## DATA SECTION
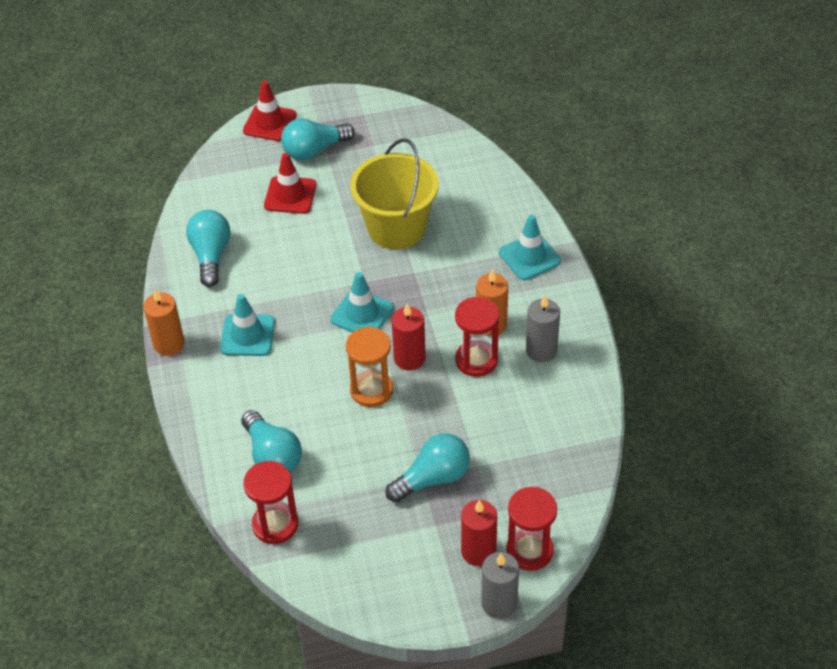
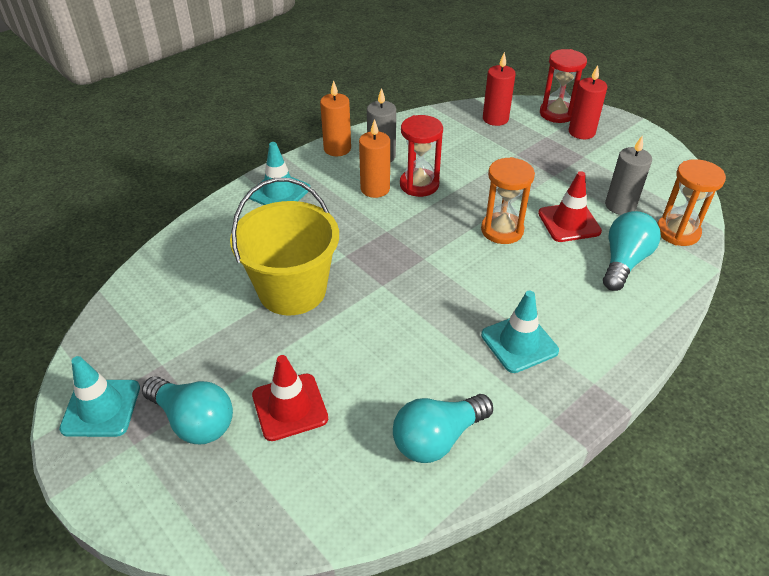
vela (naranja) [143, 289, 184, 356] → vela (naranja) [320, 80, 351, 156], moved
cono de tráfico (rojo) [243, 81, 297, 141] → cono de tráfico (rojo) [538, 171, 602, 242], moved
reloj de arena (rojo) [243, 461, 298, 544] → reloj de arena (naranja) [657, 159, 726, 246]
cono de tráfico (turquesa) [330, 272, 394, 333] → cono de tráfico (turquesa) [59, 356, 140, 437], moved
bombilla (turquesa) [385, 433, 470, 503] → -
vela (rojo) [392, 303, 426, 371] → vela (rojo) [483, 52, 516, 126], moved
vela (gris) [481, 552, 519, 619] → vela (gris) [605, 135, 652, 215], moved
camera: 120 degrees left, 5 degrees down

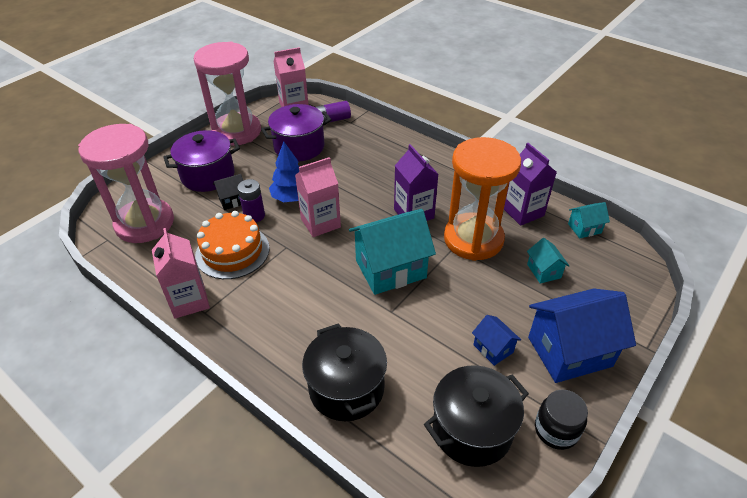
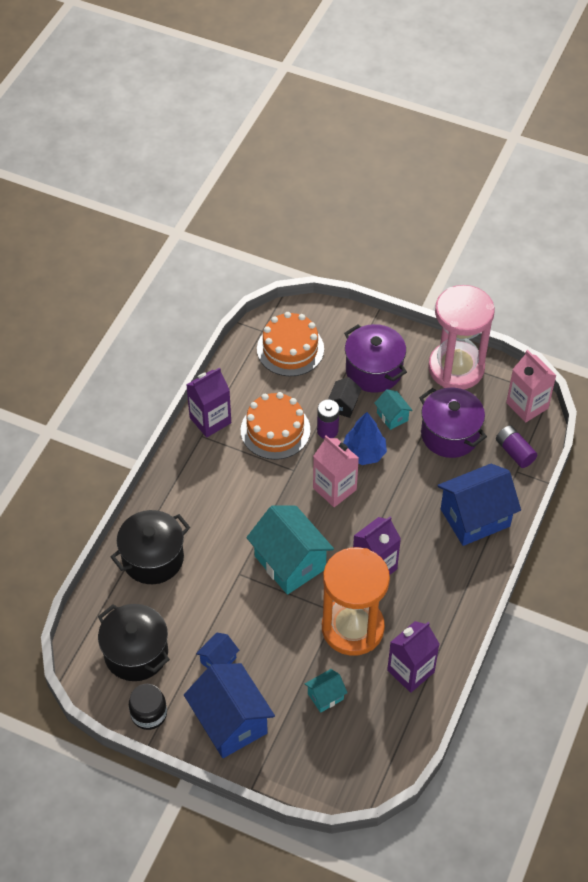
reloj de arena (rosa) [78, 124, 174, 243] → tarta (naranja) [257, 312, 324, 376]
cartón de leche (rosa) [152, 228, 210, 319] → cartón de leche (morado) [186, 367, 231, 438]
casa (negro) [213, 174, 243, 210] → casa (negro) [328, 377, 361, 418], 60 degrees clockwise
casa (turquesa) [568, 202, 610, 238] → casa (turquesa) [374, 389, 413, 430], moved
- → casa (azul) [437, 464, 521, 546]
camera: 75 degrees right, 10 degrees up

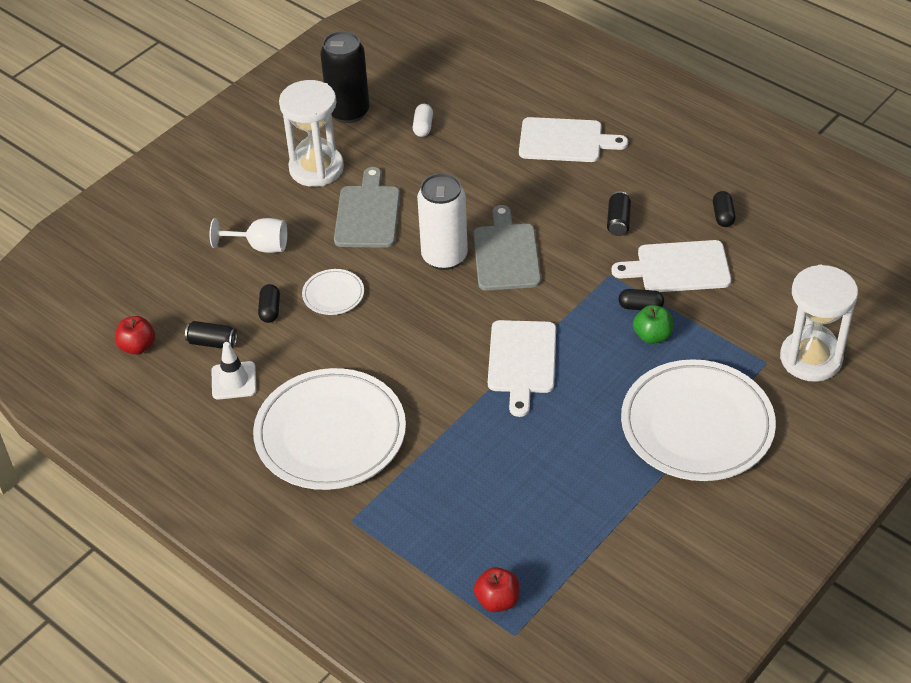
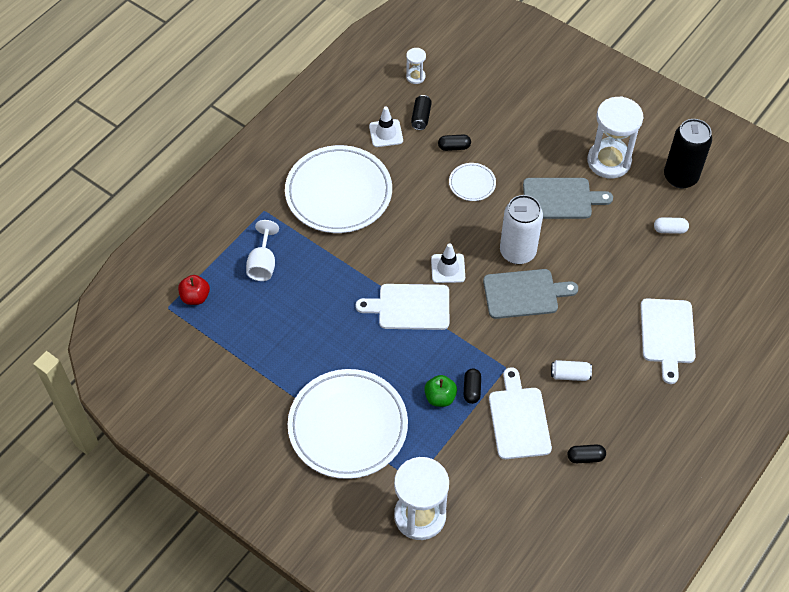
manzana (rojo) [115, 316, 155, 355] → reloj de arena (blanco) [406, 48, 426, 84]
copa (blanco) [210, 218, 287, 253] → copa (blanco) [246, 220, 279, 281], moved
lata (negro) [607, 191, 631, 236] → lata (blanco) [551, 360, 592, 381]
- → cono de tráfico (blanco) [431, 243, 465, 283]
camera: 85 degrees right, 10 degrees up

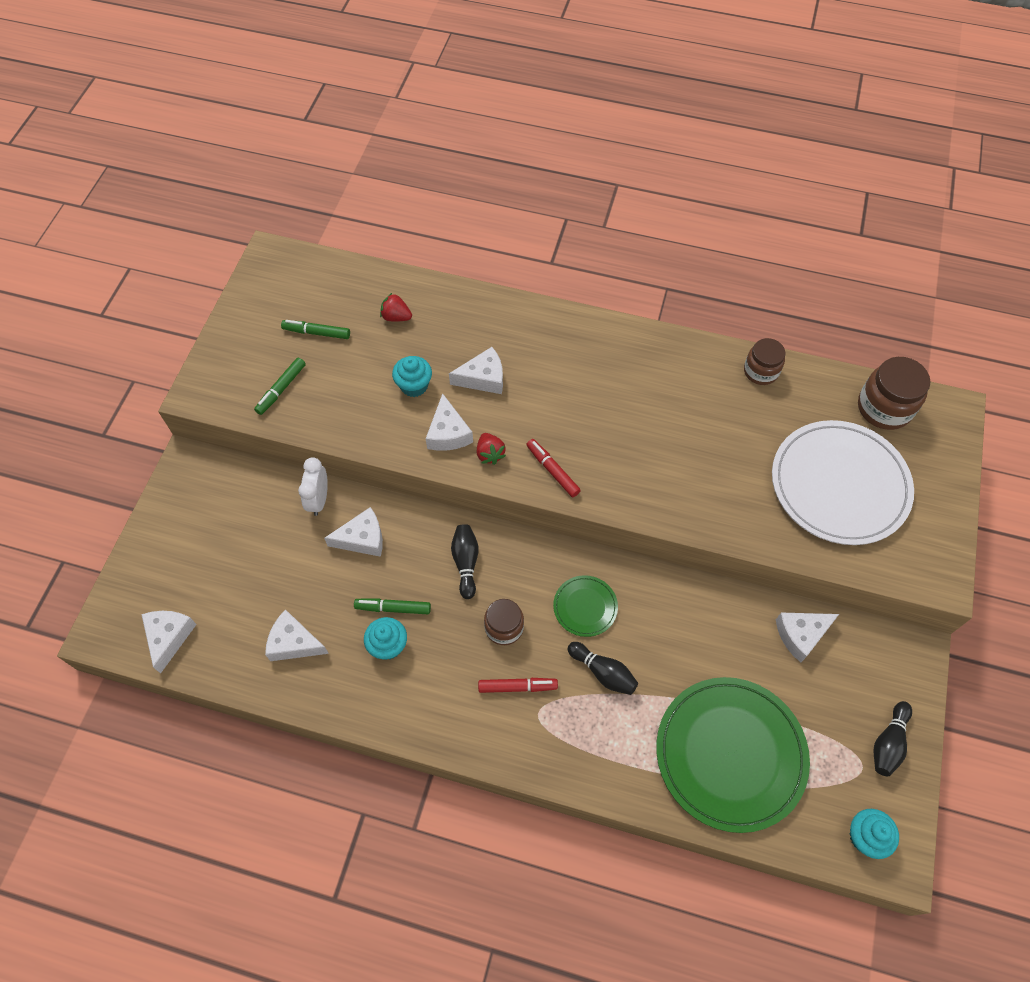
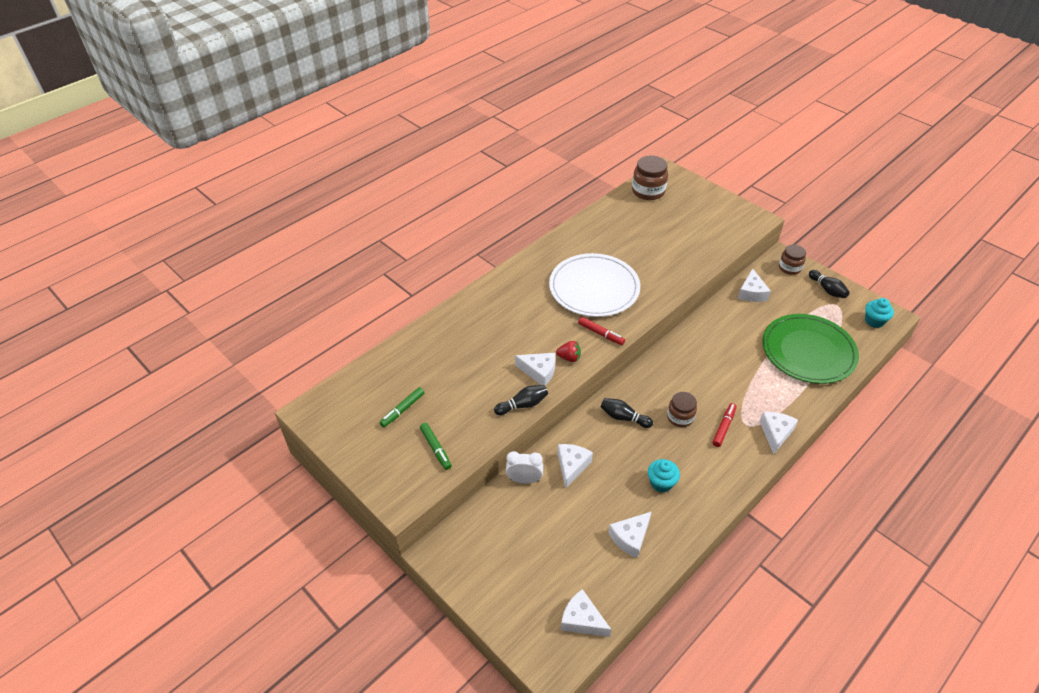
despertador (blanco) [298, 457, 328, 516] → despertador (blanco) [506, 451, 543, 483], 150 degrees clockwise
rotulador (verde) [354, 598, 431, 614] → -
fresa (rojo) [380, 293, 412, 322] → -
magdalena (turquesa) [392, 356, 432, 397] → -
queso (blanco) [449, 347, 503, 394] → queso (blanco) [759, 412, 798, 454], moved
rotulador (rojo) [526, 439, 581, 497] → rotulador (rojo) [578, 317, 625, 345], 135 degrees counterclockwise
plato (verde) [553, 575, 618, 637] → -
bolo (negro) [568, 642, 638, 695] → bolo (negro) [494, 385, 548, 415], moved
tarro (marrón) [744, 338, 786, 385] → tarro (marrón) [779, 245, 806, 275], moved
plato (blanco) [772, 420, 914, 545] → plato (blanco) [549, 253, 640, 317], moved
camera: 60 degrees left, 15 degrees down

## HOW TO COMPLETE THIS TASK
The records above are to be quoted exactly, with all pictures left out.

## WRITTEN ANSWER
vela (naranja) [143, 289, 184, 356] → vela (naranja) [320, 80, 351, 156], moved
cono de tráfico (rojo) [243, 81, 297, 141] → cono de tráfico (rojo) [538, 171, 602, 242], moved
reloj de arena (rojo) [243, 461, 298, 544] → reloj de arena (naranja) [657, 159, 726, 246]
cono de tráfico (turquesa) [330, 272, 394, 333] → cono de tráfico (turquesa) [59, 356, 140, 437], moved
bombilla (turquesa) [385, 433, 470, 503] → -
vela (rojo) [392, 303, 426, 371] → vela (rojo) [483, 52, 516, 126], moved
vela (gris) [481, 552, 519, 619] → vela (gris) [605, 135, 652, 215], moved
camera: 120 degrees left, 5 degrees down

reloj de arena (rosa) [78, 124, 174, 243] → tarta (naranja) [257, 312, 324, 376]
cartón de leche (rosa) [152, 228, 210, 319] → cartón de leche (morado) [186, 367, 231, 438]
casa (negro) [213, 174, 243, 210] → casa (negro) [328, 377, 361, 418], 60 degrees clockwise
casa (turquesa) [568, 202, 610, 238] → casa (turquesa) [374, 389, 413, 430], moved
- → casa (azul) [437, 464, 521, 546]
camera: 75 degrees right, 10 degrees up

manzana (rojo) [115, 316, 155, 355] → reloj de arena (blanco) [406, 48, 426, 84]
copa (blanco) [210, 218, 287, 253] → copa (blanco) [246, 220, 279, 281], moved
lata (negro) [607, 191, 631, 236] → lata (blanco) [551, 360, 592, 381]
- → cono de tráfico (blanco) [431, 243, 465, 283]
camera: 85 degrees right, 10 degrees up

despertador (blanco) [298, 457, 328, 516] → despertador (blanco) [506, 451, 543, 483], 150 degrees clockwise
rotulador (verde) [354, 598, 431, 614] → -
fresa (rojo) [380, 293, 412, 322] → -
magdalena (turquesa) [392, 356, 432, 397] → -
queso (blanco) [449, 347, 503, 394] → queso (blanco) [759, 412, 798, 454], moved
rotulador (rojo) [526, 439, 581, 497] → rotulador (rojo) [578, 317, 625, 345], 135 degrees counterclockwise
plato (verde) [553, 575, 618, 637] → -
bolo (negro) [568, 642, 638, 695] → bolo (negro) [494, 385, 548, 415], moved
tarro (marrón) [744, 338, 786, 385] → tarro (marrón) [779, 245, 806, 275], moved
plato (blanco) [772, 420, 914, 545] → plato (blanco) [549, 253, 640, 317], moved
camera: 60 degrees left, 15 degrees down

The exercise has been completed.